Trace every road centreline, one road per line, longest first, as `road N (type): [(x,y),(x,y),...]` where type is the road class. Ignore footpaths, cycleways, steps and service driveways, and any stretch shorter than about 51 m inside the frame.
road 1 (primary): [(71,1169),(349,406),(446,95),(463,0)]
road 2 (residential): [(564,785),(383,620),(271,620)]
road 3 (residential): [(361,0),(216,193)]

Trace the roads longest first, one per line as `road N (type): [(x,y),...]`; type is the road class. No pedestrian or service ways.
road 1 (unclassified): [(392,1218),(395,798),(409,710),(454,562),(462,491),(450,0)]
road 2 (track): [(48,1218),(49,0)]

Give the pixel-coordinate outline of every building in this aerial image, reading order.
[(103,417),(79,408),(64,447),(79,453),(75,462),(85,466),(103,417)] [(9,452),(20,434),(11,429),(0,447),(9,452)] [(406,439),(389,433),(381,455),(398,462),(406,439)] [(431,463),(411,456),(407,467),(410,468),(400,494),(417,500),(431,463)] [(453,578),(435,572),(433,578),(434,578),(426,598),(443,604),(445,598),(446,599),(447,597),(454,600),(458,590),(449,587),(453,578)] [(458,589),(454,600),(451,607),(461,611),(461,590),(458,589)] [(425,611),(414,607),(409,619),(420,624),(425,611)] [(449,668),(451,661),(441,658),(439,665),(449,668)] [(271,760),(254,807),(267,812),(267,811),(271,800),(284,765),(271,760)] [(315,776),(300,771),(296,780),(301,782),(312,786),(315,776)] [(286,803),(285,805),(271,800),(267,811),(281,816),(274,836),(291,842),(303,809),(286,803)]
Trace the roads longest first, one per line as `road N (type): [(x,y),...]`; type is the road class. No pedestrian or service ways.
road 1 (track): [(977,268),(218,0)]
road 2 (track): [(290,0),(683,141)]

========================================

_What to do:_
The answer must reproduce all of the entries exactly.

_Finished exercise:_
Trace every road centreline, one road per line, longest first, as `road N (type): [(x,y),(x,y),...]` where type is the road class. Ignore footpaths, cycleways, steps and service driveways, and any stretch shorter than about 51 m inside the frame.
road 1 (primary): [(71,1169),(349,406),(446,95),(463,0)]
road 2 (residential): [(564,785),(383,620),(271,620)]
road 3 (residential): [(361,0),(216,193)]

Trace the roads longest first, one per line as `road N (type): [(x,y),...]`; type is the road class. No pedestrian or service ways.
road 1 (unclassified): [(392,1218),(395,798),(409,710),(454,562),(462,491),(450,0)]
road 2 (track): [(48,1218),(49,0)]

Give the pixel-coordinate outline of every building in this aerial image, reading order.
[(103,417),(79,408),(64,447),(79,453),(75,462),(85,466),(103,417)] [(9,452),(20,434),(11,429),(0,447),(9,452)] [(406,439),(389,433),(381,455),(398,462),(406,439)] [(431,463),(411,456),(407,467),(410,468),(400,494),(417,500),(431,463)] [(453,578),(435,572),(433,578),(434,578),(426,598),(443,604),(445,598),(446,599),(447,597),(454,600),(458,590),(449,587),(453,578)] [(458,589),(454,600),(451,607),(461,611),(461,590),(458,589)] [(425,611),(414,607),(409,619),(420,624),(425,611)] [(449,668),(451,661),(441,658),(439,665),(449,668)] [(271,760),(254,807),(267,812),(267,811),(271,800),(284,765),(271,760)] [(315,776),(300,771),(296,780),(301,782),(312,786),(315,776)] [(286,803),(285,805),(271,800),(267,811),(281,816),(274,836),(291,842),(303,809),(286,803)]
Trace the roads longest first, one per line as `road N (type): [(x,y),...]`; type is the road class. No pedestrian or service ways.
road 1 (track): [(977,268),(218,0)]
road 2 (track): [(290,0),(683,141)]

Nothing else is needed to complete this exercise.